##### DATA FOR REVIEW

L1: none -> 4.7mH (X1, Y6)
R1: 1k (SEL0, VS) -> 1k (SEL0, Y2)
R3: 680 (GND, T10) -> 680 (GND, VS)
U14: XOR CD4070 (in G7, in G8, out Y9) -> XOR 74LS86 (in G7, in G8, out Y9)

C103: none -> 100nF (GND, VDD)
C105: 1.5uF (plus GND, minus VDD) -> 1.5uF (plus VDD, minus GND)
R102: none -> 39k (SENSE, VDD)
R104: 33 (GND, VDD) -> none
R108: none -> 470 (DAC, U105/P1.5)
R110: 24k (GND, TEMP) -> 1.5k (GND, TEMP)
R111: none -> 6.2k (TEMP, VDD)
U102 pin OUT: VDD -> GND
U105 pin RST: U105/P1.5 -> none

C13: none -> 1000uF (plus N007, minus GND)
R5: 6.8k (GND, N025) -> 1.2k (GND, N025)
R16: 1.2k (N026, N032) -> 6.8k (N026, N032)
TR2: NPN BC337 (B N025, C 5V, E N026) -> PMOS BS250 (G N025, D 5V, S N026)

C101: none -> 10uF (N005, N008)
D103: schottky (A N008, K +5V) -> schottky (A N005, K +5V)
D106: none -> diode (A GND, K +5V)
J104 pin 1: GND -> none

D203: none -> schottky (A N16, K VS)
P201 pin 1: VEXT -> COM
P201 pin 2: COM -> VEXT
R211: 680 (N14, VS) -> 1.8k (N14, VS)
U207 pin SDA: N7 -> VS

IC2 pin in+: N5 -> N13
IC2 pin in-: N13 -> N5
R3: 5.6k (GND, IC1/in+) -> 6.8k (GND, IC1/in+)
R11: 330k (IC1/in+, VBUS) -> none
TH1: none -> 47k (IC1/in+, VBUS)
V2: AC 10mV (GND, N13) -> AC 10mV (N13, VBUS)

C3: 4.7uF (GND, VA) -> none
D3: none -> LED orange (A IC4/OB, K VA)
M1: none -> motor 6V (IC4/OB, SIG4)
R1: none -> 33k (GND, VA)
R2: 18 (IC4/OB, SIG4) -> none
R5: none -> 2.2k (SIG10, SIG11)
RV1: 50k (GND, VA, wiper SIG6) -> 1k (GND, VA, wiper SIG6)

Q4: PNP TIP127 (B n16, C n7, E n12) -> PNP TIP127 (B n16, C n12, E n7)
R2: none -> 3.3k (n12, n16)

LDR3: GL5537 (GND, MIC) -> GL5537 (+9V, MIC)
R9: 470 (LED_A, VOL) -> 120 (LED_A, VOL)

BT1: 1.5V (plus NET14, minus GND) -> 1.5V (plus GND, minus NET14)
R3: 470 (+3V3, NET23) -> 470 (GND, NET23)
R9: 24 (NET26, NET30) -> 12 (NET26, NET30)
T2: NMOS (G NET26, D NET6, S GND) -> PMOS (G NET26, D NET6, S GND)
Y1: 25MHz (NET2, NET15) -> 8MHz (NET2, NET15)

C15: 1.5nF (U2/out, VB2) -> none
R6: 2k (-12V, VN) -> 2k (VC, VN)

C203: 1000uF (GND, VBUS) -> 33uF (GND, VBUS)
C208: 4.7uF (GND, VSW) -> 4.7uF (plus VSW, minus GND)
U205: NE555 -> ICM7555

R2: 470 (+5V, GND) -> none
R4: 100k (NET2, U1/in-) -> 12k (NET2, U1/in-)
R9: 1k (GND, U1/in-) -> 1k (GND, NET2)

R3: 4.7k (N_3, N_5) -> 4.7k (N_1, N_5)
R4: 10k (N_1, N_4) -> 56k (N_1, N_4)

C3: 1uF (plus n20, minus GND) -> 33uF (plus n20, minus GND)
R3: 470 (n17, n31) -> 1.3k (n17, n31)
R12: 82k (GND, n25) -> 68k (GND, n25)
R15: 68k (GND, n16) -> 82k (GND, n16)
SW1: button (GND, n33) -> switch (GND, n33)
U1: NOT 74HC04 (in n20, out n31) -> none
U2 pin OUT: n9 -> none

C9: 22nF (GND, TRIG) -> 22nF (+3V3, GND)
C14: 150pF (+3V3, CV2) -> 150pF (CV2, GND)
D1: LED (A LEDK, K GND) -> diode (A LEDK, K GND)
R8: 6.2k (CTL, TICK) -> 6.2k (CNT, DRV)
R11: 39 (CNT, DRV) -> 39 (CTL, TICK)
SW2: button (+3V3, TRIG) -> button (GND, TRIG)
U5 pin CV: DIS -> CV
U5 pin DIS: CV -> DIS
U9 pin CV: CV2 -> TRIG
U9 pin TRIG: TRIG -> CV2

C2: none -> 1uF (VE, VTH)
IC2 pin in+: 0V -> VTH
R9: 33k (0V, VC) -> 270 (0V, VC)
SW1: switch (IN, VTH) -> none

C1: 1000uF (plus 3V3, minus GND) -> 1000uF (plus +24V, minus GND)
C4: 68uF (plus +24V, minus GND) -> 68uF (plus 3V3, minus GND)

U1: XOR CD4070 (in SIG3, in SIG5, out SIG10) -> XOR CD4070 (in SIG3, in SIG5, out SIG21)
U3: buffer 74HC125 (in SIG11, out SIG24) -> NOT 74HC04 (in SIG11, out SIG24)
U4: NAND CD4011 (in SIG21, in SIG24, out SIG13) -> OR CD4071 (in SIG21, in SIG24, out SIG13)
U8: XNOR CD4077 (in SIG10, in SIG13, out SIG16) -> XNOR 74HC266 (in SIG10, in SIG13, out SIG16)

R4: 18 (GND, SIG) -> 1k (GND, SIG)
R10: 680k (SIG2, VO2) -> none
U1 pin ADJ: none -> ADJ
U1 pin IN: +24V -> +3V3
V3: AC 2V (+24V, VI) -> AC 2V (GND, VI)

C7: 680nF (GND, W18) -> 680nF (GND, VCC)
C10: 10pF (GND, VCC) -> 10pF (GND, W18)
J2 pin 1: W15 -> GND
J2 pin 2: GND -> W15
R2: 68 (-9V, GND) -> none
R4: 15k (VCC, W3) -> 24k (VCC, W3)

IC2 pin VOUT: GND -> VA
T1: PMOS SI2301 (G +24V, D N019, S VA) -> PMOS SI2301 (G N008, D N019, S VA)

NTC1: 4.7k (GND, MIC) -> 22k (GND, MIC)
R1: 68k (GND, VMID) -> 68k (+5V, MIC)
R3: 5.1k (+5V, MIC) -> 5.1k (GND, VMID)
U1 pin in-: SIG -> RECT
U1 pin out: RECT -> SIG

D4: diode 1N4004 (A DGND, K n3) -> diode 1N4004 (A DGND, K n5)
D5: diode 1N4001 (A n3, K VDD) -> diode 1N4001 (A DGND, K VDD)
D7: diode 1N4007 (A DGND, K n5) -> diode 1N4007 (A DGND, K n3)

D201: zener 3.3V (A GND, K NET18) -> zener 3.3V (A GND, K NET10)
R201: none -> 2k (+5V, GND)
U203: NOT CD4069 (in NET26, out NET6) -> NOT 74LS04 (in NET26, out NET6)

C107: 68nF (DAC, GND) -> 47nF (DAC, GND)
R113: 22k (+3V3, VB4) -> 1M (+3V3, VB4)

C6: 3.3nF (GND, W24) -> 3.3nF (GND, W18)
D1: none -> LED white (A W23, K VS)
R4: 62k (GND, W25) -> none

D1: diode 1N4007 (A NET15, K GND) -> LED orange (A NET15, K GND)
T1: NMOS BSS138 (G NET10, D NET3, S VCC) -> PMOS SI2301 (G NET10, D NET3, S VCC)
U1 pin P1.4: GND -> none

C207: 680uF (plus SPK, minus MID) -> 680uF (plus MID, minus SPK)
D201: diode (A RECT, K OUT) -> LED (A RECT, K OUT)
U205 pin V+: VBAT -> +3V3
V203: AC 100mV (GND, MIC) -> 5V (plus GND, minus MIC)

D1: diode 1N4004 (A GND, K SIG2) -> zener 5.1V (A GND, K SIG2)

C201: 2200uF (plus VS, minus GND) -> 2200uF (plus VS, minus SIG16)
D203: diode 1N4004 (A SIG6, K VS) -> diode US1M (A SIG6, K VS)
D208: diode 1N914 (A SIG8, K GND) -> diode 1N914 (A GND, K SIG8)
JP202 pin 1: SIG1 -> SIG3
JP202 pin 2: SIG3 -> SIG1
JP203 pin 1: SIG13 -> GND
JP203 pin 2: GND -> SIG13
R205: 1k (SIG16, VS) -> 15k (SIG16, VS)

##########

WHAT IS NEEDED = The lines above starting at the one that contains "R3: 5.6k (GND, IC1/in+)" and ending at the one that contains "Q4: PNP TIP127" must be transcribed exactly, and no other lines may appear.

ANSWER SPACE =
R3: 5.6k (GND, IC1/in+) -> 6.8k (GND, IC1/in+)
R11: 330k (IC1/in+, VBUS) -> none
TH1: none -> 47k (IC1/in+, VBUS)
V2: AC 10mV (GND, N13) -> AC 10mV (N13, VBUS)

C3: 4.7uF (GND, VA) -> none
D3: none -> LED orange (A IC4/OB, K VA)
M1: none -> motor 6V (IC4/OB, SIG4)
R1: none -> 33k (GND, VA)
R2: 18 (IC4/OB, SIG4) -> none
R5: none -> 2.2k (SIG10, SIG11)
RV1: 50k (GND, VA, wiper SIG6) -> 1k (GND, VA, wiper SIG6)

Q4: PNP TIP127 (B n16, C n7, E n12) -> PNP TIP127 (B n16, C n12, E n7)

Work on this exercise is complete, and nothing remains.